## [Goal of the exercise]
If a line in the records below holds the word "green", copy it.

■ ■ ■

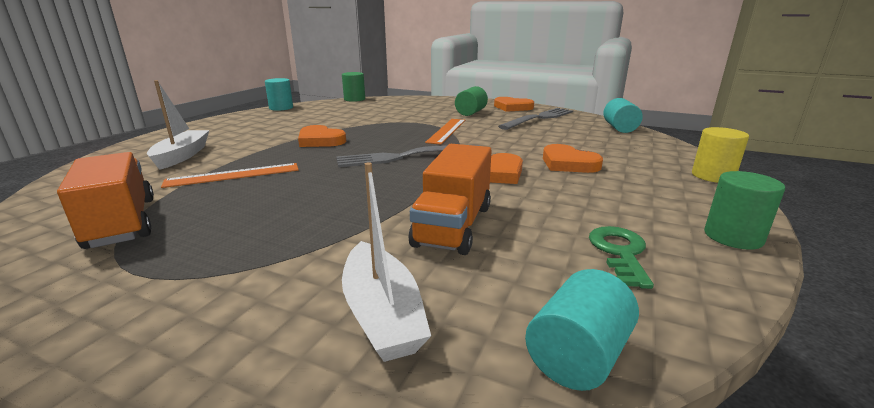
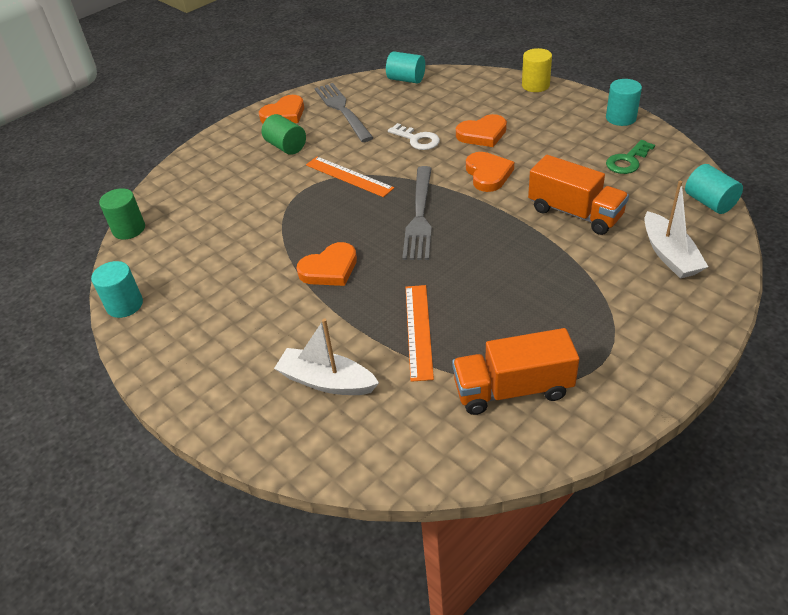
camera: 65 degrees left, 20 degrees up
(382, 314) = (669, 255): white boat -> white boat turned 75 degrees clockwise
(525, 142) = (417, 139): none -> white key
(619, 252) = (628, 161): green key -> green key turned 75 degrees counterclockwise
(733, 237) = (621, 118): green cylinder -> turquoise cylinder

■ ■ ■

## [Answer box]
(619, 252) = (628, 161): green key -> green key turned 75 degrees counterclockwise
(733, 237) = (621, 118): green cylinder -> turquoise cylinder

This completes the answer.